------ RECORDS SUPPLIED ------
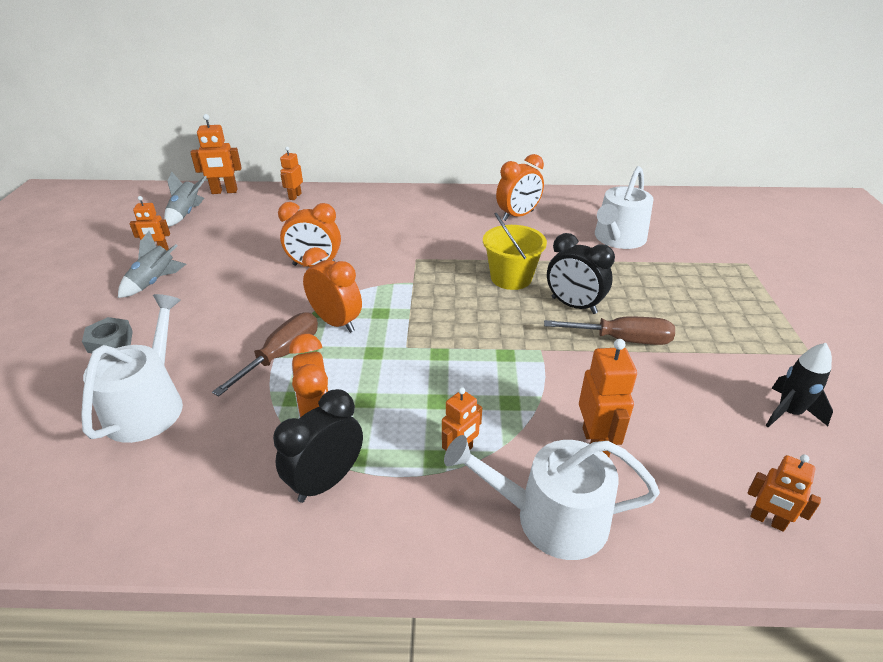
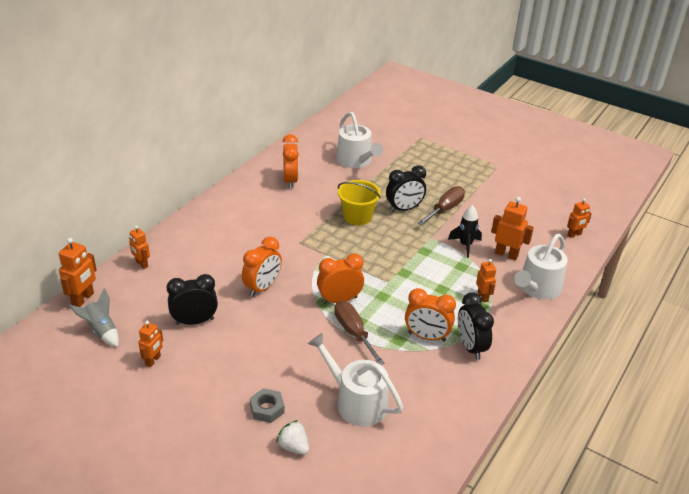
camera: 60 degrees left, 0 degrees up
(49, 384) = (294, 447): none -> white strawberry
(155, 282) = (204, 372): grey rocket -> none
(230, 250) = (194, 321): none -> black clock
(788, 413) = (527, 194): black rocket -> black rocket (465, 245)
------
▸ DESCRIPTION OF THE TASK
The required output is the line containing "(230, 250) = (194, 321): none -> black clock" through the last line of the records above, each copied exactly and nothing more.

▸ RESPONSE FOR THIS EXERCISE
(230, 250) = (194, 321): none -> black clock
(788, 413) = (527, 194): black rocket -> black rocket (465, 245)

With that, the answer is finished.